(Collected data)
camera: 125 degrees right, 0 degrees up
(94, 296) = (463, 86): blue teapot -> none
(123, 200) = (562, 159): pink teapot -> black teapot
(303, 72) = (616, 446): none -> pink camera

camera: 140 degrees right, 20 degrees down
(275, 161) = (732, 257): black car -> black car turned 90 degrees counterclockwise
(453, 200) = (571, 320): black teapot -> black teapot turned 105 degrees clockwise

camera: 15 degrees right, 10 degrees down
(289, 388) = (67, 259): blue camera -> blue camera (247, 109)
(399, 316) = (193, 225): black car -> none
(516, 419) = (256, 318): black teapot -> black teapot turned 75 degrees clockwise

---

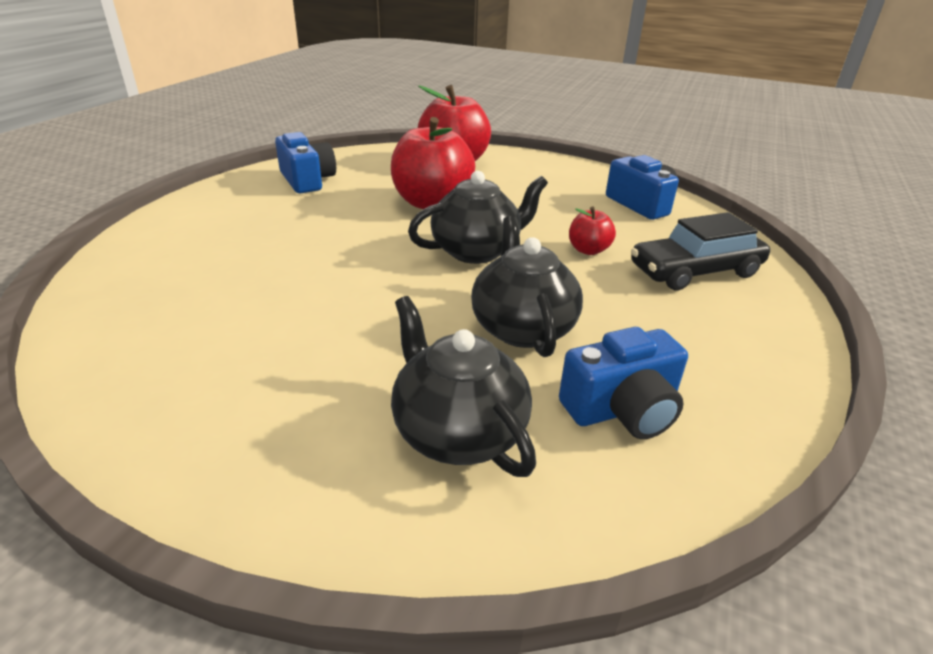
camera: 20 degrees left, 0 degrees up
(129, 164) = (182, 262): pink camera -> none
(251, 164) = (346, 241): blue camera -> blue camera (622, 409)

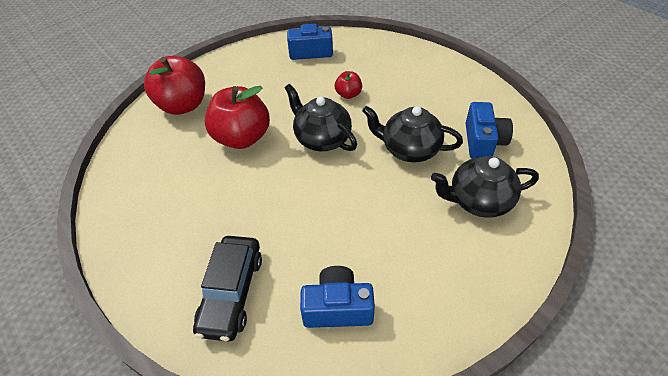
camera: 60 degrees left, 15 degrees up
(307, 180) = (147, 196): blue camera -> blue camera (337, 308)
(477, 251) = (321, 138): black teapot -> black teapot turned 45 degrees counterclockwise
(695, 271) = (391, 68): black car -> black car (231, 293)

[WHAT IS BEING ASKED] I would like the exact lines from the data above, starting with the one that holds "(251, 164) = (346, 241): blue" and going on through the one that holds "(695, 271) = (391, 68): black", without the pictures.

[EXERCISE OUTPUT]
(251, 164) = (346, 241): blue camera -> blue camera (622, 409)

camera: 60 degrees left, 15 degrees up
(307, 180) = (147, 196): blue camera -> blue camera (337, 308)
(477, 251) = (321, 138): black teapot -> black teapot turned 45 degrees counterclockwise
(695, 271) = (391, 68): black car -> black car (231, 293)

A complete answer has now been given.